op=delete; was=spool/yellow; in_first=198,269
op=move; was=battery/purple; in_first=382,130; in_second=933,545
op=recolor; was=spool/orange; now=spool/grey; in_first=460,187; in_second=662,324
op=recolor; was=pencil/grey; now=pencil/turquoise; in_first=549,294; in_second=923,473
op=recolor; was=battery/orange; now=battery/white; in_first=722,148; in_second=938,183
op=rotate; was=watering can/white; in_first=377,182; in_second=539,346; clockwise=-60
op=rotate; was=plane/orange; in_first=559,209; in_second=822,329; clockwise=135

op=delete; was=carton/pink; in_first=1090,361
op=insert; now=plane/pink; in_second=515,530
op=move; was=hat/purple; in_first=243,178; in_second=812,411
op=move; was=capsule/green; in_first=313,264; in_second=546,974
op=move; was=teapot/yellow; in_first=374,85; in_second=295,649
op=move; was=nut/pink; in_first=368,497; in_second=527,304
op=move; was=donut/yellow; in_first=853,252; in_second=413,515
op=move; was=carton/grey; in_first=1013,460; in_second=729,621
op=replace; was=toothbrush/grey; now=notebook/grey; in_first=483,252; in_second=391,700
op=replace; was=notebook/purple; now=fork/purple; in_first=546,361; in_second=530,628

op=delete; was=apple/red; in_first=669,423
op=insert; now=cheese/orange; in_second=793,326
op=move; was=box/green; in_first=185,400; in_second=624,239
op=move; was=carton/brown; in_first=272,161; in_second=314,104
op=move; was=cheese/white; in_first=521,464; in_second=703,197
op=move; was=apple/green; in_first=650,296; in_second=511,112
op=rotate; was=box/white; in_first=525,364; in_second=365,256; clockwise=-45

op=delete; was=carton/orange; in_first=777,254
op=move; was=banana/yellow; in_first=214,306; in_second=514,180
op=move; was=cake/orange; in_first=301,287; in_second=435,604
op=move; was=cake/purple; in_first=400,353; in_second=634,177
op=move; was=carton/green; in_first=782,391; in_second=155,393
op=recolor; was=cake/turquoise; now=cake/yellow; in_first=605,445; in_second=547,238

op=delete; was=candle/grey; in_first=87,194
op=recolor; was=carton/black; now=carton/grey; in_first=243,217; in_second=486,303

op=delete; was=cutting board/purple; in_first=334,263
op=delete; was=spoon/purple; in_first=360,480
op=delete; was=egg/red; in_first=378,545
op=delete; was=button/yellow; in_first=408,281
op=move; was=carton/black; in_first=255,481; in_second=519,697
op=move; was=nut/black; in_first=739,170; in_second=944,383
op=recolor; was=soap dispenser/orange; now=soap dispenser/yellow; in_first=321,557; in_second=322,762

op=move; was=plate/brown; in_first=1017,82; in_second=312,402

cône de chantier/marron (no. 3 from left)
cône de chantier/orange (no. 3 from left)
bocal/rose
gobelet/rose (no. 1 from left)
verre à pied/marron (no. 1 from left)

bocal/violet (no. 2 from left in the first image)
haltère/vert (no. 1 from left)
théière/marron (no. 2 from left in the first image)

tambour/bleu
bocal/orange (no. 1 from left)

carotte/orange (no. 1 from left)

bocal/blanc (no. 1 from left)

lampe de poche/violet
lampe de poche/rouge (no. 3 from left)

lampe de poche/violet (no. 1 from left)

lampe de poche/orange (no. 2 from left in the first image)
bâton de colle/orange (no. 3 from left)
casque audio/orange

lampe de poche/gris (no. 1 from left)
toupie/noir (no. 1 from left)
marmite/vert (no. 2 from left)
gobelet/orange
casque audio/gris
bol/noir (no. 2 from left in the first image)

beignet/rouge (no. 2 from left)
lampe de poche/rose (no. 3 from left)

----

Exercise brief: Give the entries again, every one of them exactly.

Exercise result:
op=delete; was=spool/yellow; in_first=198,269
op=move; was=battery/purple; in_first=382,130; in_second=933,545
op=recolor; was=spool/orange; now=spool/grey; in_first=460,187; in_second=662,324
op=recolor; was=pencil/grey; now=pencil/turquoise; in_first=549,294; in_second=923,473
op=recolor; was=battery/orange; now=battery/white; in_first=722,148; in_second=938,183
op=rotate; was=watering can/white; in_first=377,182; in_second=539,346; clockwise=-60
op=rotate; was=plane/orange; in_first=559,209; in_second=822,329; clockwise=135

op=delete; was=carton/pink; in_first=1090,361
op=insert; now=plane/pink; in_second=515,530
op=move; was=hat/purple; in_first=243,178; in_second=812,411
op=move; was=capsule/green; in_first=313,264; in_second=546,974
op=move; was=teapot/yellow; in_first=374,85; in_second=295,649
op=move; was=nut/pink; in_first=368,497; in_second=527,304
op=move; was=donut/yellow; in_first=853,252; in_second=413,515
op=move; was=carton/grey; in_first=1013,460; in_second=729,621
op=replace; was=toothbrush/grey; now=notebook/grey; in_first=483,252; in_second=391,700
op=replace; was=notebook/purple; now=fork/purple; in_first=546,361; in_second=530,628

op=delete; was=apple/red; in_first=669,423
op=insert; now=cheese/orange; in_second=793,326
op=move; was=box/green; in_first=185,400; in_second=624,239
op=move; was=carton/brown; in_first=272,161; in_second=314,104
op=move; was=cheese/white; in_first=521,464; in_second=703,197
op=move; was=apple/green; in_first=650,296; in_second=511,112
op=rotate; was=box/white; in_first=525,364; in_second=365,256; clockwise=-45

op=delete; was=carton/orange; in_first=777,254
op=move; was=banana/yellow; in_first=214,306; in_second=514,180
op=move; was=cake/orange; in_first=301,287; in_second=435,604
op=move; was=cake/purple; in_first=400,353; in_second=634,177
op=move; was=carton/green; in_first=782,391; in_second=155,393
op=recolor; was=cake/turquoise; now=cake/yellow; in_first=605,445; in_second=547,238

op=delete; was=candle/grey; in_first=87,194
op=recolor; was=carton/black; now=carton/grey; in_first=243,217; in_second=486,303

op=delete; was=cutting board/purple; in_first=334,263
op=delete; was=spoon/purple; in_first=360,480
op=delete; was=egg/red; in_first=378,545
op=delete; was=button/yellow; in_first=408,281
op=move; was=carton/black; in_first=255,481; in_second=519,697
op=move; was=nut/black; in_first=739,170; in_second=944,383
op=recolor; was=soap dispenser/orange; now=soap dispenser/yellow; in_first=321,557; in_second=322,762

op=move; was=plate/brown; in_first=1017,82; in_second=312,402

cône de chantier/marron (no. 3 from left)
cône de chantier/orange (no. 3 from left)
bocal/rose
gobelet/rose (no. 1 from left)
verre à pied/marron (no. 1 from left)

bocal/violet (no. 2 from left in the first image)
haltère/vert (no. 1 from left)
théière/marron (no. 2 from left in the first image)

tambour/bleu
bocal/orange (no. 1 from left)

carotte/orange (no. 1 from left)

bocal/blanc (no. 1 from left)

lampe de poche/violet
lampe de poche/rouge (no. 3 from left)

lampe de poche/violet (no. 1 from left)

lampe de poche/orange (no. 2 from left in the first image)
bâton de colle/orange (no. 3 from left)
casque audio/orange

lampe de poche/gris (no. 1 from left)
toupie/noir (no. 1 from left)
marmite/vert (no. 2 from left)
gobelet/orange
casque audio/gris
bol/noir (no. 2 from left in the first image)

beignet/rouge (no. 2 from left)
lampe de poche/rose (no. 3 from left)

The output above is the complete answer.